## PROMPT
Copy out the data in full and exactly, passing over the pictures.

++++++++

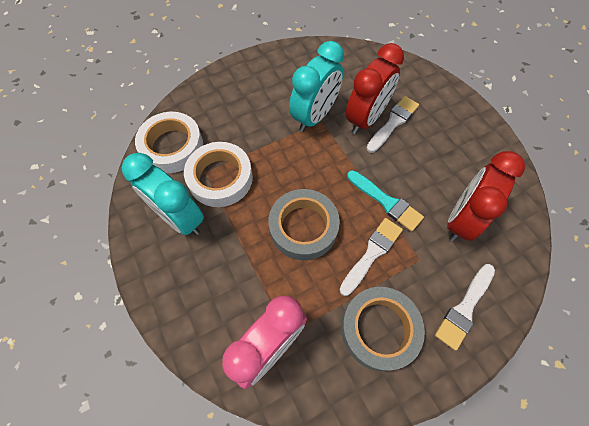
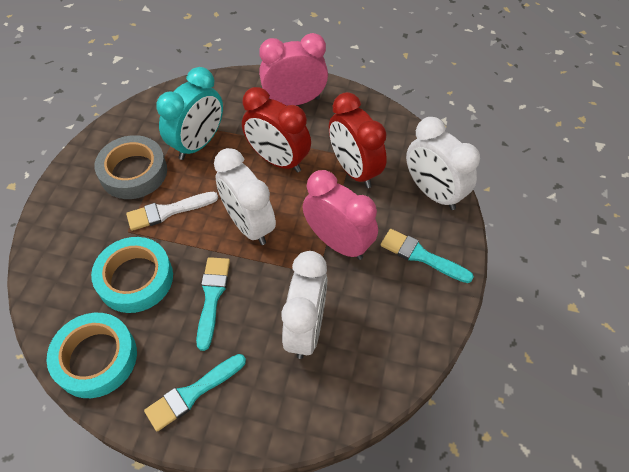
grey tape: 2 -> 1
pink clock: 1 -> 2
turquoise brush: 1 -> 3
turquoise clock: 2 -> 1
turquoise tape: 0 -> 2
white brush: 3 -> 1
white clock: 0 -> 3
white tape: 2 -> 0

++++++++

## RESULT
grey tape: 2 -> 1
pink clock: 1 -> 2
turquoise brush: 1 -> 3
turquoise clock: 2 -> 1
turquoise tape: 0 -> 2
white brush: 3 -> 1
white clock: 0 -> 3
white tape: 2 -> 0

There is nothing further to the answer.